Task for the records below: copy exactly from the first line on, stopping once the line with "RosyCup <705, 212, 843, 312> -> none" is copied, and leave out the pictures.

[Recorded data]
══════════════════════════════

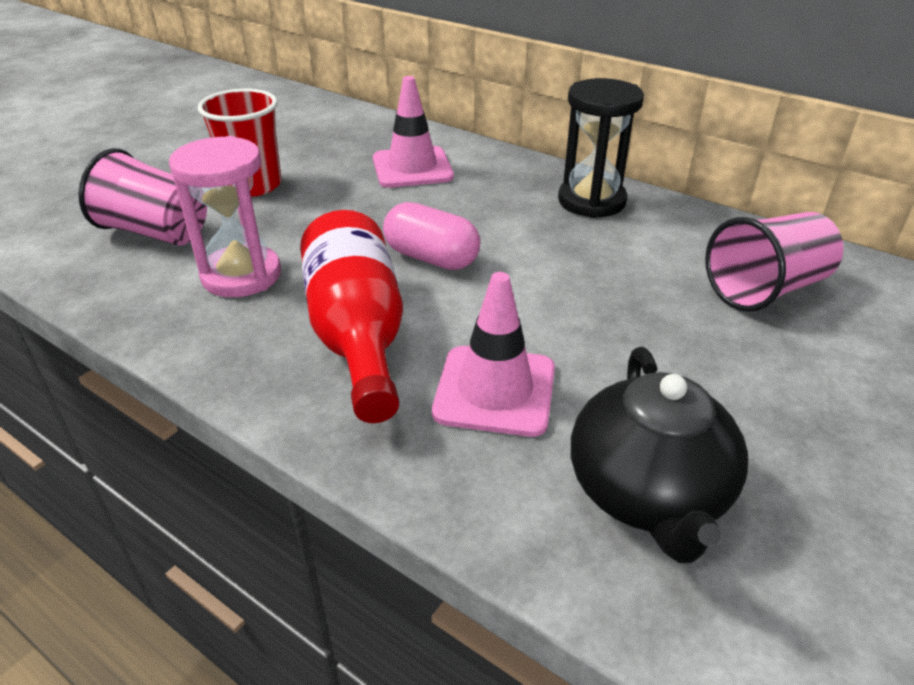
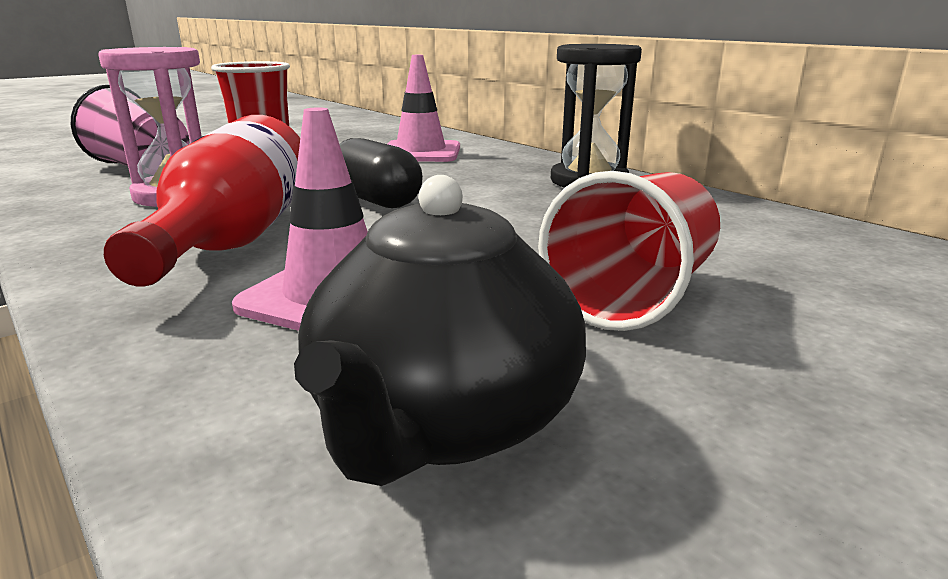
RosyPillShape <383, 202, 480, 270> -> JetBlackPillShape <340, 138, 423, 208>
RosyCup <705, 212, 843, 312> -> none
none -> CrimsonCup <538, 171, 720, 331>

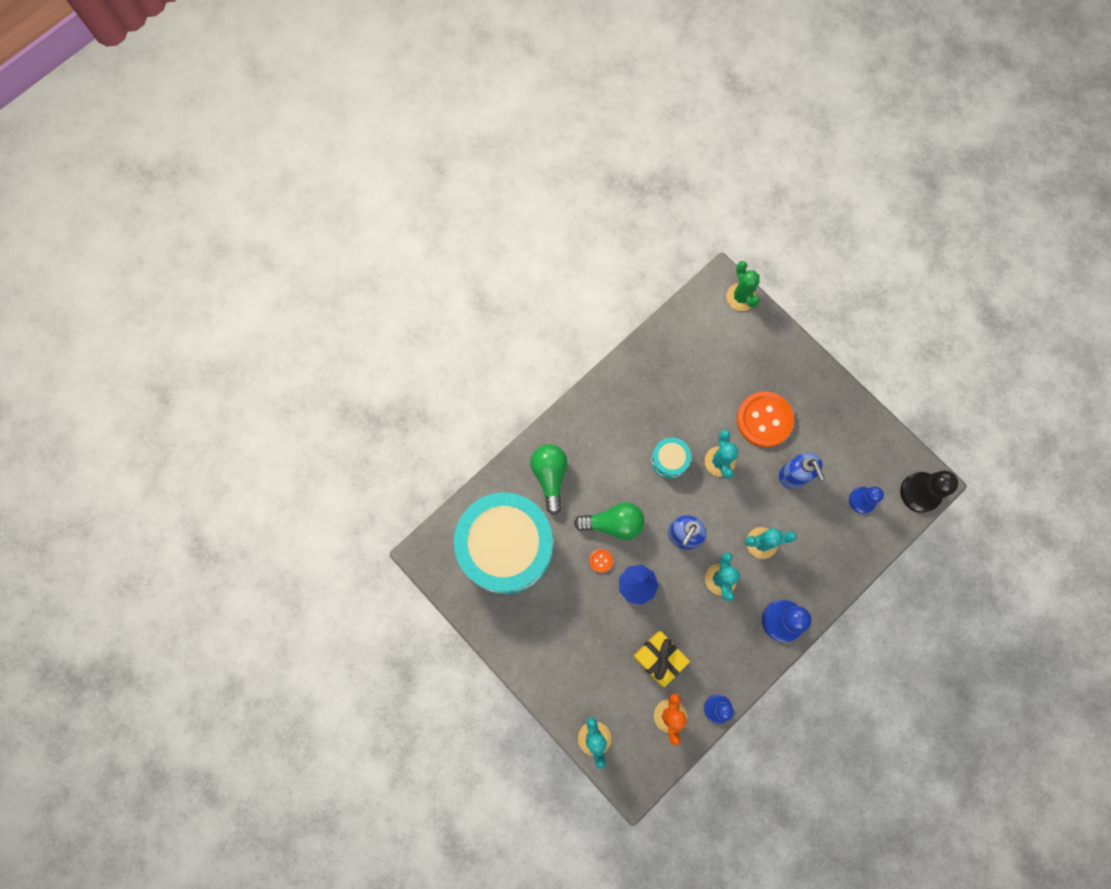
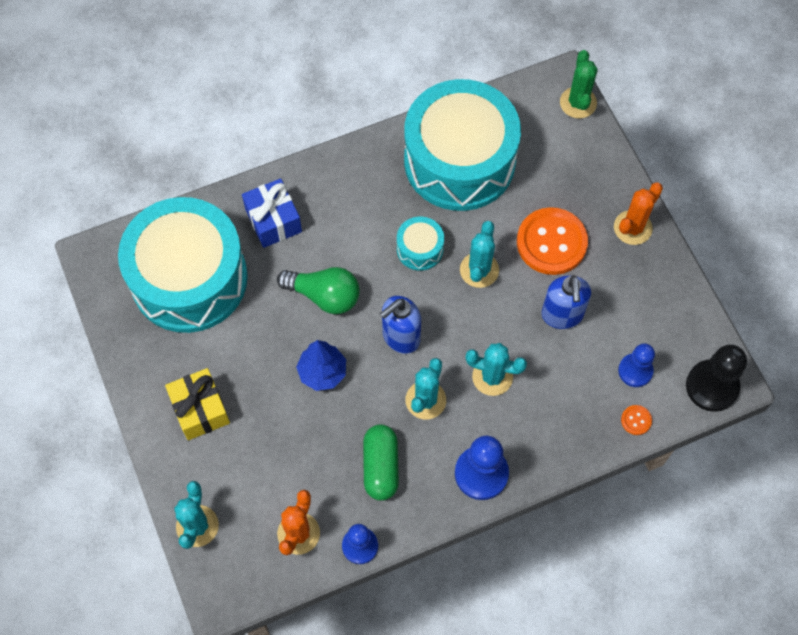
GreenLightbulb <530, 444, 568, 515> -> CobaltPresent <242, 178, 302, 248>
OrangeColouredButton <589, 549, 613, 573> -> OrangeColouredButton <621, 405, 652, 435>, shifted
YellowPresent <633, 631, 690, 687> -> YellowPresent <165, 368, 230, 440>, shifted
none -> GreenPillShape <363, 424, 399, 501>
none -> AquaToyDrum <404, 79, 521, 211>
none -> OrangeColouredSaguaroCactus <614, 182, 663, 245>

══════════════════════════════

*RESPONSE AREA*.
RosyPillShape <383, 202, 480, 270> -> JetBlackPillShape <340, 138, 423, 208>
RosyCup <705, 212, 843, 312> -> none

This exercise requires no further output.